== Segment start ==

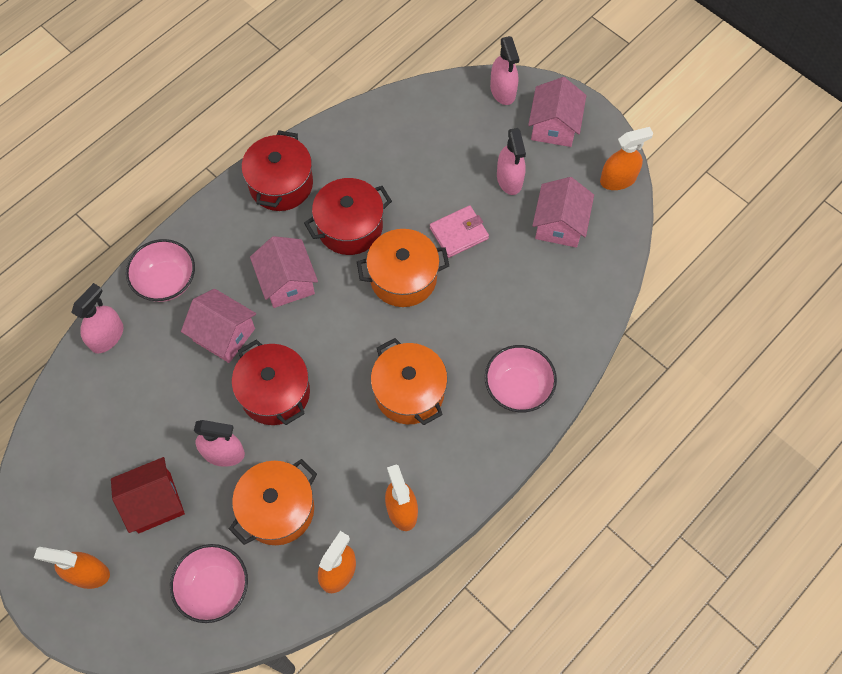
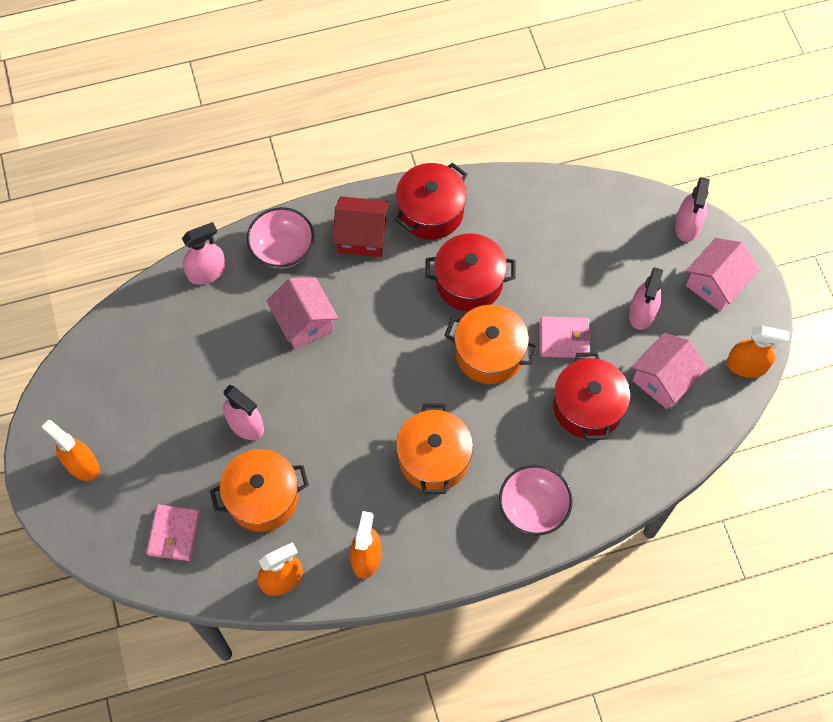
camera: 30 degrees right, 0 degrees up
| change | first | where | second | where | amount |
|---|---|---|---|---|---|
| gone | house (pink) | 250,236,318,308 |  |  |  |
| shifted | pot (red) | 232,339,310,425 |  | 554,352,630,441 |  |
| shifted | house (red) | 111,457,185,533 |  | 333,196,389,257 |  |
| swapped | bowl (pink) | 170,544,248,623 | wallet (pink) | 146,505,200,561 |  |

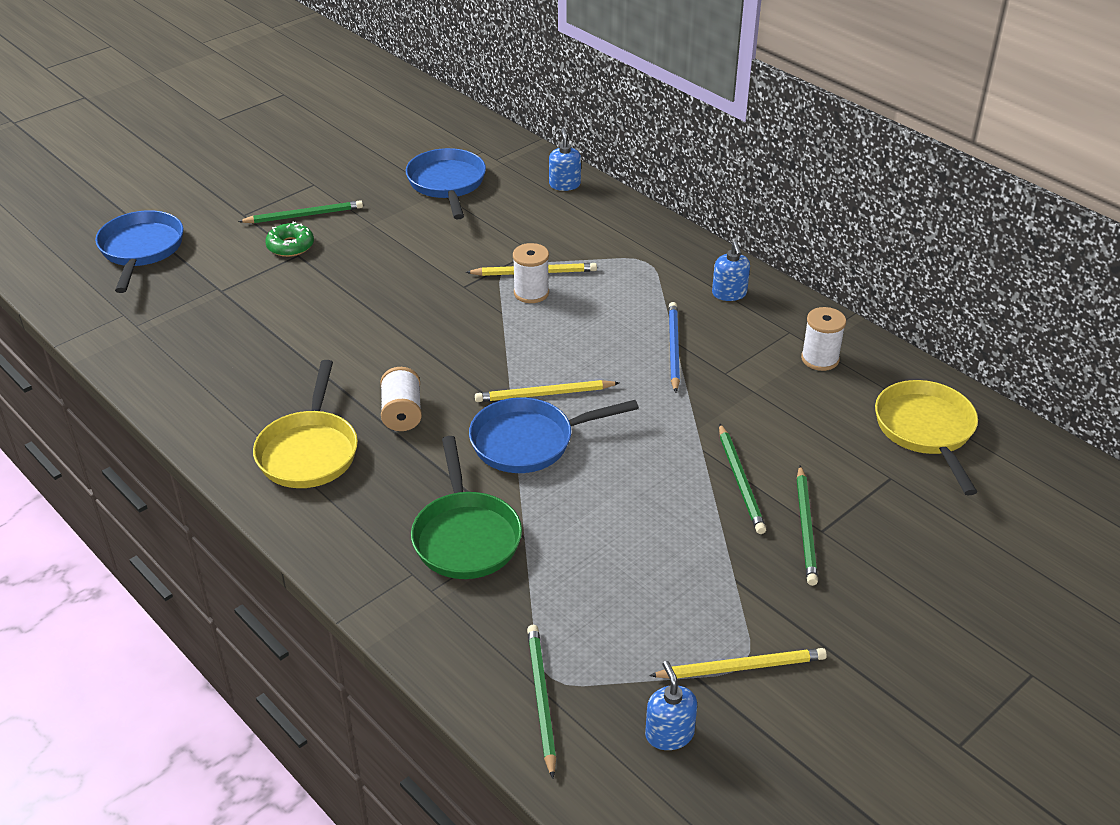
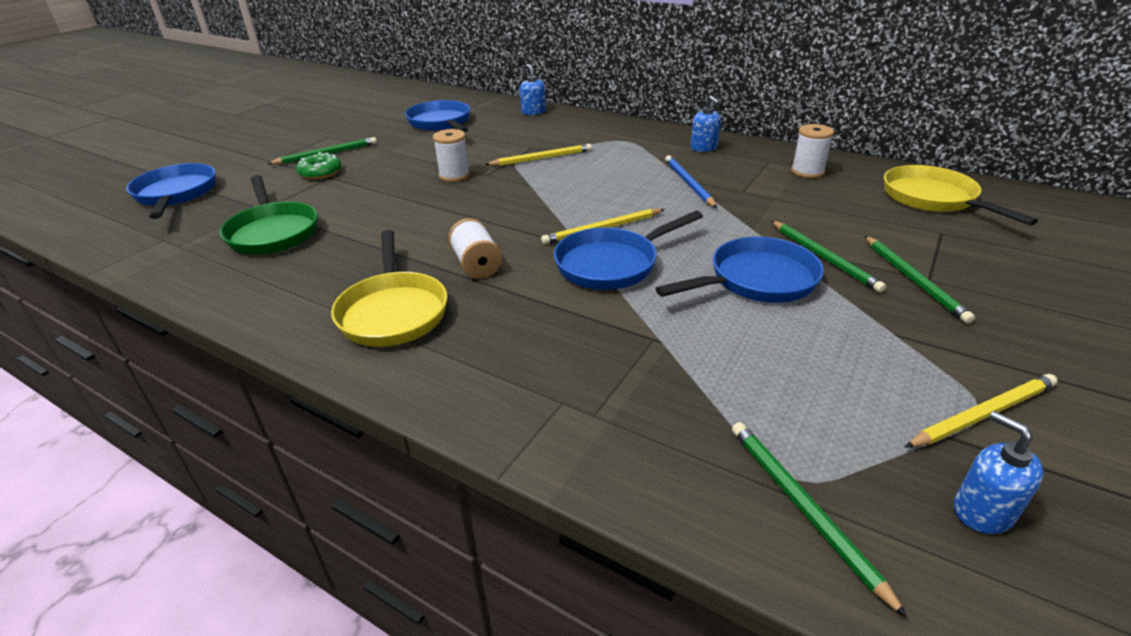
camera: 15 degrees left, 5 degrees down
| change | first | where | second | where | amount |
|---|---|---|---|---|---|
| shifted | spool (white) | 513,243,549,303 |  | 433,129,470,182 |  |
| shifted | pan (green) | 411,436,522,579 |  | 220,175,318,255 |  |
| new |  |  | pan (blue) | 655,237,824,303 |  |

== Segment end ==

» Task directions:
Reproduce, word for word, the lines from the one containing "swapped | bowl" to the end of the material, both ends included. No picture is copied.

» Output of the exercise:
| swapped | bowl (pink) | 170,544,248,623 | wallet (pink) | 146,505,200,561 |  |

camera: 15 degrees left, 5 degrees down
| change | first | where | second | where | amount |
|---|---|---|---|---|---|
| shifted | spool (white) | 513,243,549,303 |  | 433,129,470,182 |  |
| shifted | pan (green) | 411,436,522,579 |  | 220,175,318,255 |  |
| new |  |  | pan (blue) | 655,237,824,303 |  |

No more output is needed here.